*** Opening of MATERIALS PROVIDED ***

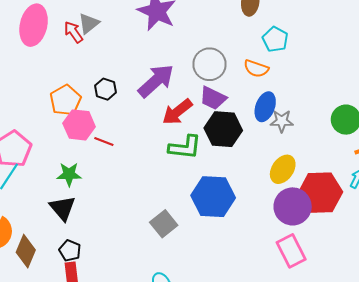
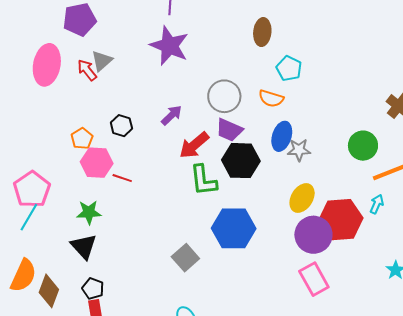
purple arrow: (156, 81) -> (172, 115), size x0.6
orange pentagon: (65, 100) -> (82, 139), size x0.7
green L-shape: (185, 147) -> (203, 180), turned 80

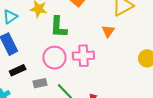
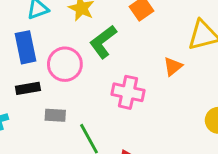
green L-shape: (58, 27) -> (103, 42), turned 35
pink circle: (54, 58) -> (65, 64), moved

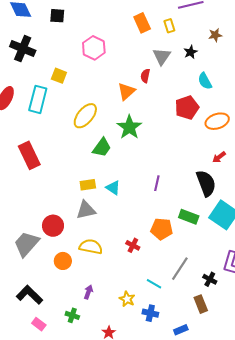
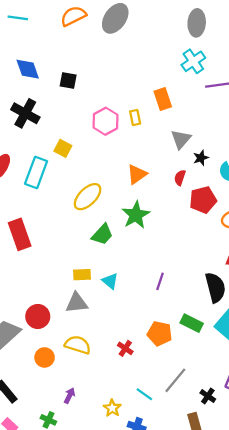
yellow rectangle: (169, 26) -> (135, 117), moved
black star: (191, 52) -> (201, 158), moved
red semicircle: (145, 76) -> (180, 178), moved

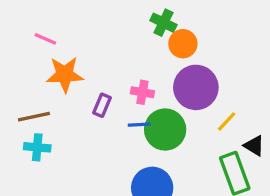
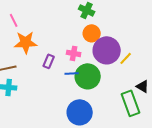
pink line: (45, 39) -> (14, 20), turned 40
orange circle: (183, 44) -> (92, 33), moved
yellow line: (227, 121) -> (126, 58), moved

*** Close of MATERIALS PROVIDED ***

WHAT THE TASK REQUIRES:
Which lines in the records above contain the string "orange"? Copy them.

WRITTEN RESPONSE:
orange pentagon: (65, 100) -> (82, 139), size x0.7
orange circle: (183, 44) -> (92, 33), moved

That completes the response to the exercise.